To be done — Scan the records for the line containing "Segment every instance"; extract it and all later lines, verbatim, through the end, and nothing before it.

Stored records —
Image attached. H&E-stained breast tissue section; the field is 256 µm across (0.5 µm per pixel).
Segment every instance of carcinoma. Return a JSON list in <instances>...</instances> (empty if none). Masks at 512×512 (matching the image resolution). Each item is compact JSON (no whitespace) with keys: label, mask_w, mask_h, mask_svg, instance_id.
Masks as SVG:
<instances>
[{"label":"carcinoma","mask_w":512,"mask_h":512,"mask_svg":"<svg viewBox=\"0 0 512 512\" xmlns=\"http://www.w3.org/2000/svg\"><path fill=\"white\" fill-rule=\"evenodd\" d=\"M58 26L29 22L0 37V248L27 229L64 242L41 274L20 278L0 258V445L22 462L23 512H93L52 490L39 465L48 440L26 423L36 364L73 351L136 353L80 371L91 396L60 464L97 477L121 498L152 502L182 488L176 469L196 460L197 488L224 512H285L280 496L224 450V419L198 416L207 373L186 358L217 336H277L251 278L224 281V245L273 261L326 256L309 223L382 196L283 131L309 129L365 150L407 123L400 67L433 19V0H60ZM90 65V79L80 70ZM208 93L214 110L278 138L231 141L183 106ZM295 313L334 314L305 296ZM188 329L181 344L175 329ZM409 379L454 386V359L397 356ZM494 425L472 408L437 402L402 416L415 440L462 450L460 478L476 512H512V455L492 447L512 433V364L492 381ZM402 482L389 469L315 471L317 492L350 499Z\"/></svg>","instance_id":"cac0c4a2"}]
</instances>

Full answer —
Segment every instance of carcinoma. Return a JSON list in <instances>...</instances> (empty if none). Masks at 512×512 (matching the image resolution). Each item is compact JSON (no whitespace) with keys: label, mask_w, mask_h, mask_svg, instance_id.
Masks as SVG:
<instances>
[{"label":"carcinoma","mask_w":512,"mask_h":512,"mask_svg":"<svg viewBox=\"0 0 512 512\" xmlns=\"http://www.w3.org/2000/svg\"><path fill=\"white\" fill-rule=\"evenodd\" d=\"M58 26L29 22L0 37V248L27 229L64 242L41 274L20 278L0 258V445L22 462L23 512H93L52 490L39 465L48 440L26 423L36 364L73 351L136 353L80 371L91 396L60 464L97 477L121 498L152 502L182 488L176 469L196 460L197 488L224 512H285L280 496L224 450V419L198 416L207 373L186 358L217 336H277L251 278L224 281V245L273 261L326 256L309 223L382 196L283 131L309 129L365 150L407 123L400 67L433 19V0H60ZM90 65V79L80 70ZM208 93L214 110L278 138L231 141L183 106ZM295 313L334 314L305 296ZM188 329L181 344L175 329ZM409 379L454 386V359L397 356ZM494 425L472 408L437 402L402 416L415 440L462 450L460 478L476 512H512V455L492 447L512 433V364L492 381ZM402 482L389 469L315 471L317 492L350 499Z\"/></svg>","instance_id":"cac0c4a2"}]
</instances>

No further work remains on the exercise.